*** Opening of Supplied data ***

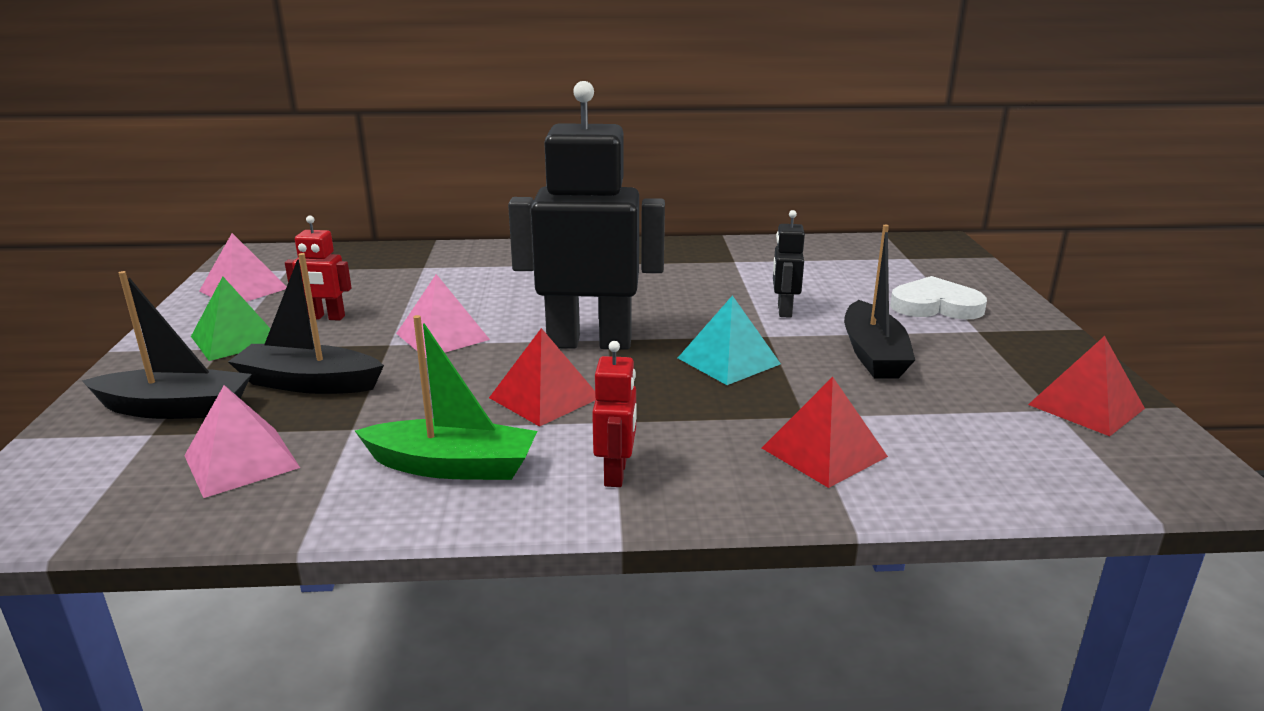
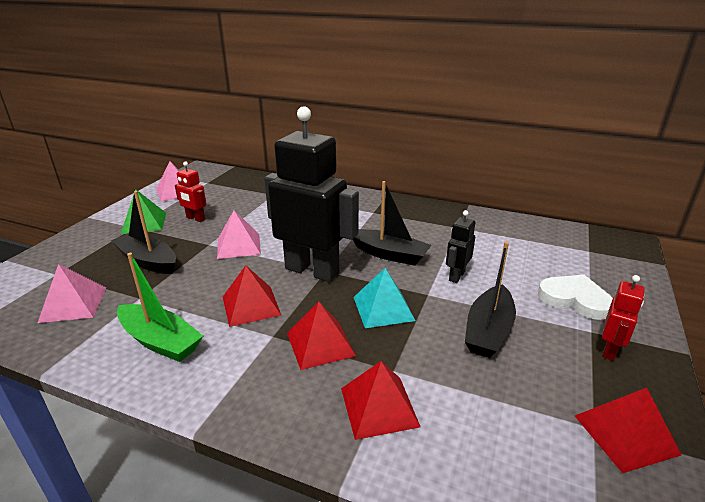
camera: 25 degrees right, 5 degrees up
(176, 408) = (79, 261): black boat -> black boat (389, 254)
(616, 473) = (237, 378): red robot -> red robot (610, 350)
(688, 413) = (320, 344): none -> red pyramid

*** Close of Supplied data ***

Task details: All of the data should come back exactly as written, but without pictures.

Exercise output:
camera: 25 degrees right, 5 degrees up
(176, 408) = (79, 261): black boat -> black boat (389, 254)
(616, 473) = (237, 378): red robot -> red robot (610, 350)
(688, 413) = (320, 344): none -> red pyramid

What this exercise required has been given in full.